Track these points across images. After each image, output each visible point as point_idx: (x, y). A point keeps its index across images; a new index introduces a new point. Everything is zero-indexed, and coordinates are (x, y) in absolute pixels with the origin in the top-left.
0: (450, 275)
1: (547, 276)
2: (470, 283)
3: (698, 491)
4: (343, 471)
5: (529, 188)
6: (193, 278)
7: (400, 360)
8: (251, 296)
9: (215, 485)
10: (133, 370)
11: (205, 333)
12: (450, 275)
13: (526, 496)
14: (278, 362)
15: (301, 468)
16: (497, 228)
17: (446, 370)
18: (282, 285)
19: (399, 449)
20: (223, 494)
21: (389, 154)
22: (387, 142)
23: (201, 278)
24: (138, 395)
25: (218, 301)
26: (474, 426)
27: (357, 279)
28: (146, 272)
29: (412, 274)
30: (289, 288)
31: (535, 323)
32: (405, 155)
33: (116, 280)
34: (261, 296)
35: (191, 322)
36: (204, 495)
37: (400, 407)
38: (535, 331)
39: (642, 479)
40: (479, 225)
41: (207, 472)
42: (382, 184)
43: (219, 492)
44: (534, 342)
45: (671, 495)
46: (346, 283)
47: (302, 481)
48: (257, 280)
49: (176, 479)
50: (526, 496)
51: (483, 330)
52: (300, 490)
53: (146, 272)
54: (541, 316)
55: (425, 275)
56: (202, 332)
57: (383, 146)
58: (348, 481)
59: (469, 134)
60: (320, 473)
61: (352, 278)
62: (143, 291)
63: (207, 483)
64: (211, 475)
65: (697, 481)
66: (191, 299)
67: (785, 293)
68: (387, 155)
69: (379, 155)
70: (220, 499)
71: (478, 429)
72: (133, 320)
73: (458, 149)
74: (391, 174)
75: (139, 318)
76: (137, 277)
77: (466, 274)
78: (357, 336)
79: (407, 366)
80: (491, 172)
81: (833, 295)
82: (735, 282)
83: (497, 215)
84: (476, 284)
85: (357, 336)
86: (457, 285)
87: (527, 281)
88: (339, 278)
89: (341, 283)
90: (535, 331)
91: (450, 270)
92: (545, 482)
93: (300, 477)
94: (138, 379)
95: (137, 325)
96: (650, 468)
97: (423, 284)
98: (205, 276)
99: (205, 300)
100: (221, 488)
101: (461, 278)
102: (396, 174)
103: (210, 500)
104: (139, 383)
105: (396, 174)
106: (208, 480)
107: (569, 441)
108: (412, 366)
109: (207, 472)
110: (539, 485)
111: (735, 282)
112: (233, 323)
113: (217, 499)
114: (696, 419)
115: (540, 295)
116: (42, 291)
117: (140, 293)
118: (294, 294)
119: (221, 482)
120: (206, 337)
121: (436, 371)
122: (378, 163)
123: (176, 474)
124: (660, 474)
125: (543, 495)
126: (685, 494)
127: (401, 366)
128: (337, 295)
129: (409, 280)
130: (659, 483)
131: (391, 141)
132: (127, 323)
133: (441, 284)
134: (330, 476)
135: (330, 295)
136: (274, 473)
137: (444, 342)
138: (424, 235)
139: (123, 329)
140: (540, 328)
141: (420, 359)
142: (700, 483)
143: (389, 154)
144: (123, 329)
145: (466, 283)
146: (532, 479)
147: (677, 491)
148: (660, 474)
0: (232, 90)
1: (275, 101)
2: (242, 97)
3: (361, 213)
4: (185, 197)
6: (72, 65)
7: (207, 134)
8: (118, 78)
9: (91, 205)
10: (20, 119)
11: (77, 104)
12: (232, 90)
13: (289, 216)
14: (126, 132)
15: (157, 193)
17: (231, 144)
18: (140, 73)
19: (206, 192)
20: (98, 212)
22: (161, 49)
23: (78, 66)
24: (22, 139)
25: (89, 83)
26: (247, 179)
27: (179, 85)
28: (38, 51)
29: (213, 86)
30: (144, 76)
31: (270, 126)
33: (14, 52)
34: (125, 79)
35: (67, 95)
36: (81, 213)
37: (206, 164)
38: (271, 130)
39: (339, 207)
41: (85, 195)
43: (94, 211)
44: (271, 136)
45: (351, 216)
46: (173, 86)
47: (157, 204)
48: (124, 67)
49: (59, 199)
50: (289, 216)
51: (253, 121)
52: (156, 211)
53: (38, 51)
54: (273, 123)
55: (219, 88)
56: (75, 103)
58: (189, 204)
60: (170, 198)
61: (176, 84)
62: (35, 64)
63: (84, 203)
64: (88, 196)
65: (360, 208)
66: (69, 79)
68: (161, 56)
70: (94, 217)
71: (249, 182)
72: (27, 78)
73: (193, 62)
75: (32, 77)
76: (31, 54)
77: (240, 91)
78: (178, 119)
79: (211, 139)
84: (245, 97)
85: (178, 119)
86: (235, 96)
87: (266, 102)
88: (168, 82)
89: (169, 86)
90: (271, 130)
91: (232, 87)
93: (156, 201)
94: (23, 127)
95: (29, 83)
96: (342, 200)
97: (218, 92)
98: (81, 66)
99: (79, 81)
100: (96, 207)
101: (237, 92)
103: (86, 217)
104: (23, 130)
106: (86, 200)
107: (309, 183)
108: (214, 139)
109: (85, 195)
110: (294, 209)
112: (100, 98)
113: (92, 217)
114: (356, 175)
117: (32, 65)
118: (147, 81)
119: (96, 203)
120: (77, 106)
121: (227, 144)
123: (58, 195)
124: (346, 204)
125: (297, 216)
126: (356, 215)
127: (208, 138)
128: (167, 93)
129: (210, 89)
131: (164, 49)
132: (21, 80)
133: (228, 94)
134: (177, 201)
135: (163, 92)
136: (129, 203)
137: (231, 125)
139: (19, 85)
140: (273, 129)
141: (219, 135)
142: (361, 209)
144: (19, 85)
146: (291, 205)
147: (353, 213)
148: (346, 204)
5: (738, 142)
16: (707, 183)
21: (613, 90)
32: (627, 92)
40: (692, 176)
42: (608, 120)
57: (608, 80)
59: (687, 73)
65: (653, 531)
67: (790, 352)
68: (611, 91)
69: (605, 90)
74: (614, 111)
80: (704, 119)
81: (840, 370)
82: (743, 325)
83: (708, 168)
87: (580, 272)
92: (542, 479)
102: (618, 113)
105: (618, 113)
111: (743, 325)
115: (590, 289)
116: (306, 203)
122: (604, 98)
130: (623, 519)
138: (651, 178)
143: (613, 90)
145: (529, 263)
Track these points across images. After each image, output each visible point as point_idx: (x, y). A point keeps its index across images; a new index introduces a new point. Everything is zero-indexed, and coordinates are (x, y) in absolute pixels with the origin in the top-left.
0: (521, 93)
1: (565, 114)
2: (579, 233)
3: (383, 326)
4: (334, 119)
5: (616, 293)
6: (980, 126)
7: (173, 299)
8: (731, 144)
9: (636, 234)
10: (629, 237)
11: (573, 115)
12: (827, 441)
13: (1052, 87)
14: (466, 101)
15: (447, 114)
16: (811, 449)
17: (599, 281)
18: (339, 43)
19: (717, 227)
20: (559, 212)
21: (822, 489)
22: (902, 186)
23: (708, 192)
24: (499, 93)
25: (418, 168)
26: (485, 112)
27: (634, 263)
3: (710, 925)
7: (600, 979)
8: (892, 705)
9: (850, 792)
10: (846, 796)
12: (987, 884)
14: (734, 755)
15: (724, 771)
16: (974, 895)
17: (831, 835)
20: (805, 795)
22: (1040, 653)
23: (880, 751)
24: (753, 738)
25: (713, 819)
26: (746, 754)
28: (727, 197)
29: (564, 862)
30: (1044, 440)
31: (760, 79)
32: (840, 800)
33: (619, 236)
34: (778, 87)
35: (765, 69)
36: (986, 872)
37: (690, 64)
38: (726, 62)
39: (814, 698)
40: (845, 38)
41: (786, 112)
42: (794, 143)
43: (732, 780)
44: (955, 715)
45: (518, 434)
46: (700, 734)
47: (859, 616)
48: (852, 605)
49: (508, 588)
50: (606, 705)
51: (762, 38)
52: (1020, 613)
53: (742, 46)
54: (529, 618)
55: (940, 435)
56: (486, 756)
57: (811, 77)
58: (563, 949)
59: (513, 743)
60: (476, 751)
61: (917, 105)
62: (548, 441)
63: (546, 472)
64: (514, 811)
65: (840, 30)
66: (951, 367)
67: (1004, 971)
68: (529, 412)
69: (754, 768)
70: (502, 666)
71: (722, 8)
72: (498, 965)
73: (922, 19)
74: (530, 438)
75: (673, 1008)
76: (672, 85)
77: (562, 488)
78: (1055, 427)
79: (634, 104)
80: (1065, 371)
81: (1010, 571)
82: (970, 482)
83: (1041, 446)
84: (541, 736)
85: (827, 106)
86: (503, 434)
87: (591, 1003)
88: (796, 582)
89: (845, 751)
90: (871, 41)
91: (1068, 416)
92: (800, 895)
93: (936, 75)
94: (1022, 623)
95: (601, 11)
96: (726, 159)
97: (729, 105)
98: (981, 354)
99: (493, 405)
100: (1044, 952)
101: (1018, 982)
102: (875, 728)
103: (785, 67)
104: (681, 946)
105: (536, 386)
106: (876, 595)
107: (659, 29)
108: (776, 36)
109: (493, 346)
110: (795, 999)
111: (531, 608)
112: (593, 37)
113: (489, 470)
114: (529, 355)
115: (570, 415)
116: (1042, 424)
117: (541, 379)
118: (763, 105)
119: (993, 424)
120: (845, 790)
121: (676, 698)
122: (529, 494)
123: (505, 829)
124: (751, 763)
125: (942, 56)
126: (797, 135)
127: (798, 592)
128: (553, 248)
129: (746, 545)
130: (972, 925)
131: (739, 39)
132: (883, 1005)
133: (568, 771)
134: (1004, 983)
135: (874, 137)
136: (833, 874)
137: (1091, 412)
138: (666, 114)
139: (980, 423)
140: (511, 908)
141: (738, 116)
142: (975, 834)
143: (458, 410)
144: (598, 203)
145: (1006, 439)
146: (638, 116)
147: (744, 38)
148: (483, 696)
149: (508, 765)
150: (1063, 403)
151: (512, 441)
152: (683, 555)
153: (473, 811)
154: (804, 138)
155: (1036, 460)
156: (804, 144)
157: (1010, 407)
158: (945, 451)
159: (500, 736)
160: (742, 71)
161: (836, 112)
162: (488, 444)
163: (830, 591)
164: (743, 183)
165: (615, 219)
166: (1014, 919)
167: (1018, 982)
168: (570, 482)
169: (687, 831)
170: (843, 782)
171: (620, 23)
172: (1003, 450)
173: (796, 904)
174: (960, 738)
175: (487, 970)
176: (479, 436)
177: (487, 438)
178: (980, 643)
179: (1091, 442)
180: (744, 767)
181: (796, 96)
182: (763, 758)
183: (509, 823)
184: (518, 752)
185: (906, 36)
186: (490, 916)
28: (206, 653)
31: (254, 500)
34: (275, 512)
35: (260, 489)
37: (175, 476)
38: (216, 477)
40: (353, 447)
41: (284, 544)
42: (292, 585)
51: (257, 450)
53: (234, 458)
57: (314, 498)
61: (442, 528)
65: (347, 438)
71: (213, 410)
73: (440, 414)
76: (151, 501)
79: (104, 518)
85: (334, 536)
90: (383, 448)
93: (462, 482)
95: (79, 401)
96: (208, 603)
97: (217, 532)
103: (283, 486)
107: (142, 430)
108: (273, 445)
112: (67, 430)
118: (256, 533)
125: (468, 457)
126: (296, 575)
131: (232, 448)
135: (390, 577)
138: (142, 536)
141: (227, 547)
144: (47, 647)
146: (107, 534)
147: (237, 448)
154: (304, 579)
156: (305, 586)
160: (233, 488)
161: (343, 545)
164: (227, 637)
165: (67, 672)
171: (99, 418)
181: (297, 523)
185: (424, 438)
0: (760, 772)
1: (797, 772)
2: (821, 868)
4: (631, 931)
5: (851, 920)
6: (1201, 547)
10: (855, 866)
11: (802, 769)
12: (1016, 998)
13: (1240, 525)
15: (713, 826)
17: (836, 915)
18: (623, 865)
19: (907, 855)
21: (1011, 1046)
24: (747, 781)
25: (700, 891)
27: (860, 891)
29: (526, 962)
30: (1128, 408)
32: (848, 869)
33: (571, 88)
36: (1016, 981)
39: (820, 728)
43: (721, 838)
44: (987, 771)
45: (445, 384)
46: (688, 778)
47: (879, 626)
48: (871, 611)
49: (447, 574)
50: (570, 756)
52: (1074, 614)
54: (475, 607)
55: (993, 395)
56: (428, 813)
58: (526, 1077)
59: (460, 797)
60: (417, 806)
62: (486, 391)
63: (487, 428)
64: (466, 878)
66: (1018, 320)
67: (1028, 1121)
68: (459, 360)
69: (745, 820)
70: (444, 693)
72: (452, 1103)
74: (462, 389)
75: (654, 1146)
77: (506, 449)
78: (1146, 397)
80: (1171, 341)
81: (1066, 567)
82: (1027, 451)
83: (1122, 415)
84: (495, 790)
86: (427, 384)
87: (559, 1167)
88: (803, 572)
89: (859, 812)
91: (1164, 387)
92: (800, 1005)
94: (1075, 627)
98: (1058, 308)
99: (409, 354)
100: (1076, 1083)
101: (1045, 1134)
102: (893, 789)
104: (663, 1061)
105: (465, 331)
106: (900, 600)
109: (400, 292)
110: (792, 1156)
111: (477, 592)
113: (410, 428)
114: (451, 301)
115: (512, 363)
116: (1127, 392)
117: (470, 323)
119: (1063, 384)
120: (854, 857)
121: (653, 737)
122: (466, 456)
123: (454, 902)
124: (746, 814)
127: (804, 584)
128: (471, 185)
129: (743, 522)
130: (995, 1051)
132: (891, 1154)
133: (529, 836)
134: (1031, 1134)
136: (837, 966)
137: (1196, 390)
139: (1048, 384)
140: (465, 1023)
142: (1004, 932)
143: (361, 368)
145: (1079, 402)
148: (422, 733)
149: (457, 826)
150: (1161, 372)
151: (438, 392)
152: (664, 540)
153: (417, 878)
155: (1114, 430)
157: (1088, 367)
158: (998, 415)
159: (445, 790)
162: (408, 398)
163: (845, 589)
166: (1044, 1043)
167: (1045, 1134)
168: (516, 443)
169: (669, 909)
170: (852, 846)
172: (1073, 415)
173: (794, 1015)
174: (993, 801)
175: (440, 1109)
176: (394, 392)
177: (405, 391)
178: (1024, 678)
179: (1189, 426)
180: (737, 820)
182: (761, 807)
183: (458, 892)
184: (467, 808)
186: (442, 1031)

——

-- GIVEN EXERCISE --
Rewrite the data from its first line up to and including the line containing "62: (143, 291)" as a JSON list of strings, with one string per line and any blank lines omitted.

-- FULL SOLUTION --
[
  "Track these points across images. After each image, output each visible point as point_idx: (x, y). A point keeps its index across images; a new index introduces a new point. Everything is zero-indexed, and coordinates are (x, y) in absolute pixels with the origin in the top-left.",
  "0: (450, 275)",
  "1: (547, 276)",
  "2: (470, 283)",
  "3: (698, 491)",
  "4: (343, 471)",
  "5: (529, 188)",
  "6: (193, 278)",
  "7: (400, 360)",
  "8: (251, 296)",
  "9: (215, 485)",
  "10: (133, 370)",
  "11: (205, 333)",
  "12: (450, 275)",
  "13: (526, 496)",
  "14: (278, 362)",
  "15: (301, 468)",
  "16: (497, 228)",
  "17: (446, 370)",
  "18: (282, 285)",
  "19: (399, 449)",
  "20: (223, 494)",
  "21: (389, 154)",
  "22: (387, 142)",
  "23: (201, 278)",
  "24: (138, 395)",
  "25: (218, 301)",
  "26: (474, 426)",
  "27: (357, 279)",
  "28: (146, 272)",
  "29: (412, 274)",
  "30: (289, 288)",
  "31: (535, 323)",
  "32: (405, 155)",
  "33: (116, 280)",
  "34: (261, 296)",
  "35: (191, 322)",
  "36: (204, 495)",
  "37: (400, 407)",
  "38: (535, 331)",
  "39: (642, 479)",
  "40: (479, 225)",
  "41: (207, 472)",
  "42: (382, 184)",
  "43: (219, 492)",
  "44: (534, 342)",
  "45: (671, 495)",
  "46: (346, 283)",
  "47: (302, 481)",
  "48: (257, 280)",
  "49: (176, 479)",
  "50: (526, 496)",
  "51: (483, 330)",
  "52: (300, 490)",
  "53: (146, 272)",
  "54: (541, 316)",
  "55: (425, 275)",
  "56: (202, 332)",
  "57: (383, 146)",
  "58: (348, 481)",
  "59: (469, 134)",
  "60: (320, 473)",
  "61: (352, 278)",
  "62: (143, 291)"
]